**Records provided**
◆ ◆ ◆ ◆ ◆ ◆ ◆

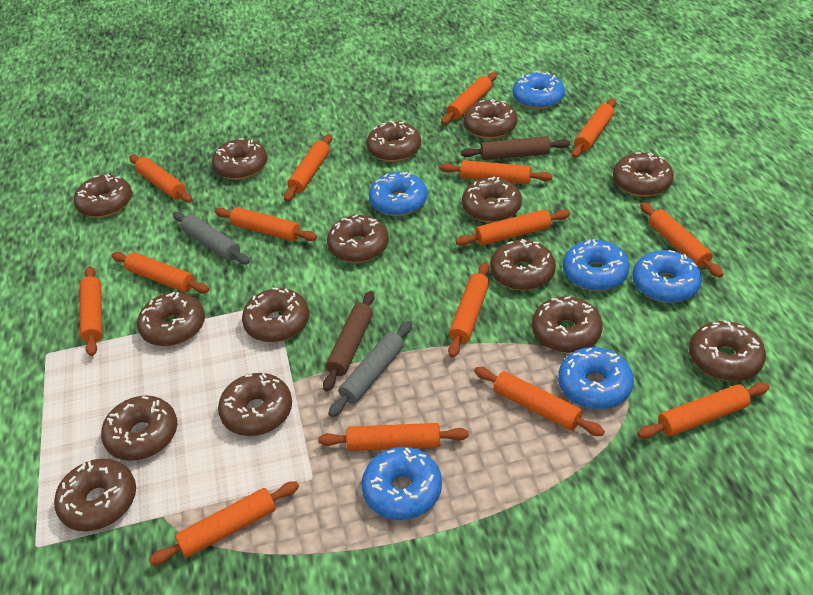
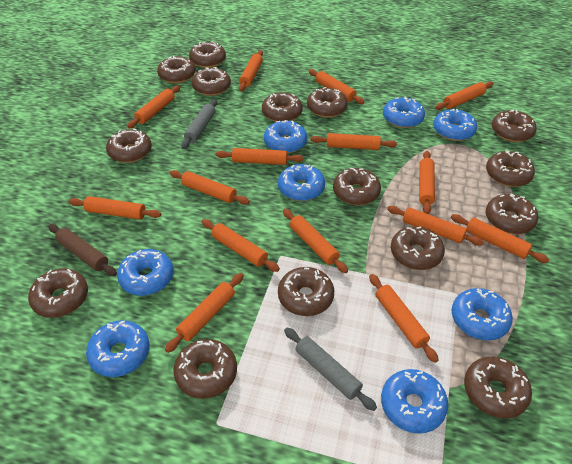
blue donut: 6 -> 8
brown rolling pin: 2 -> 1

◆ ◆ ◆ ◆ ◆ ◆ ◆

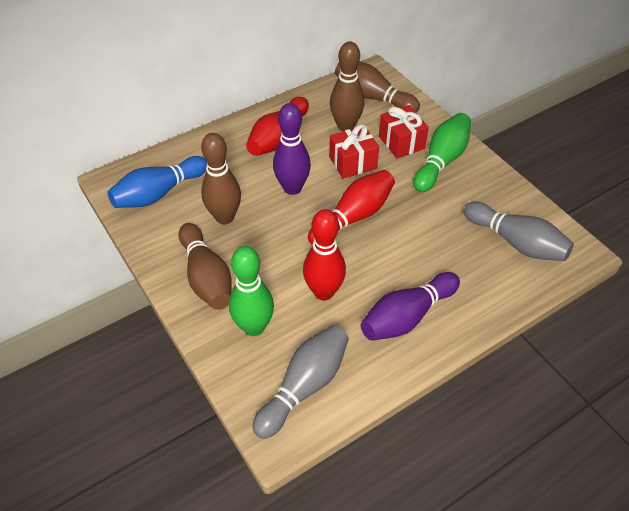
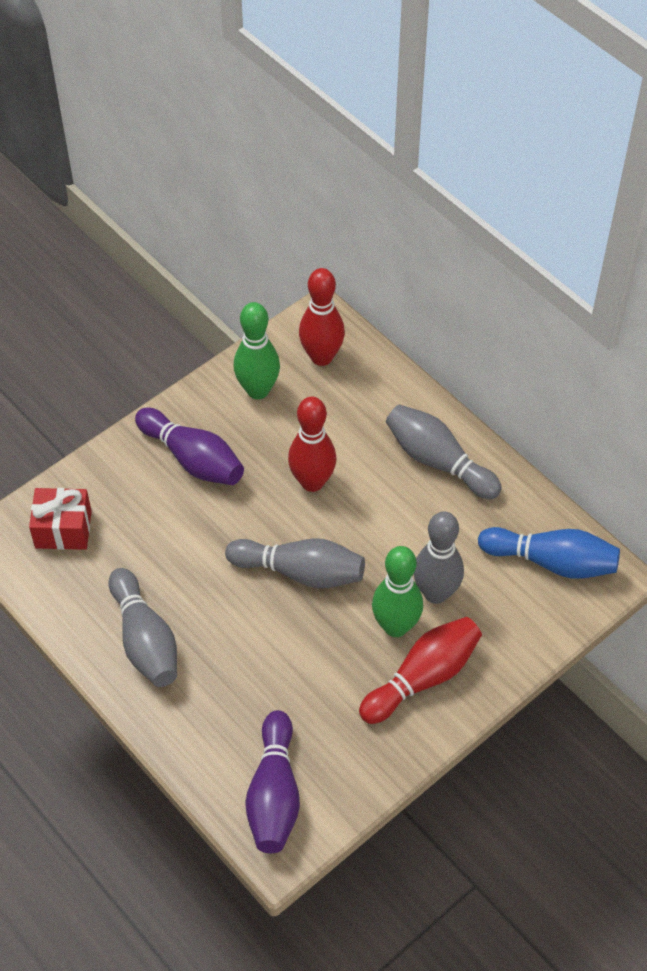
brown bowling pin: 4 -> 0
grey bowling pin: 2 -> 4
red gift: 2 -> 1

◆ ◆ ◆ ◆ ◆ ◆ ◆

**To do**
The lines to return are those holding the string "bowling" anywhere in the listing above.

**Response to this task**
brown bowling pin: 4 -> 0
grey bowling pin: 2 -> 4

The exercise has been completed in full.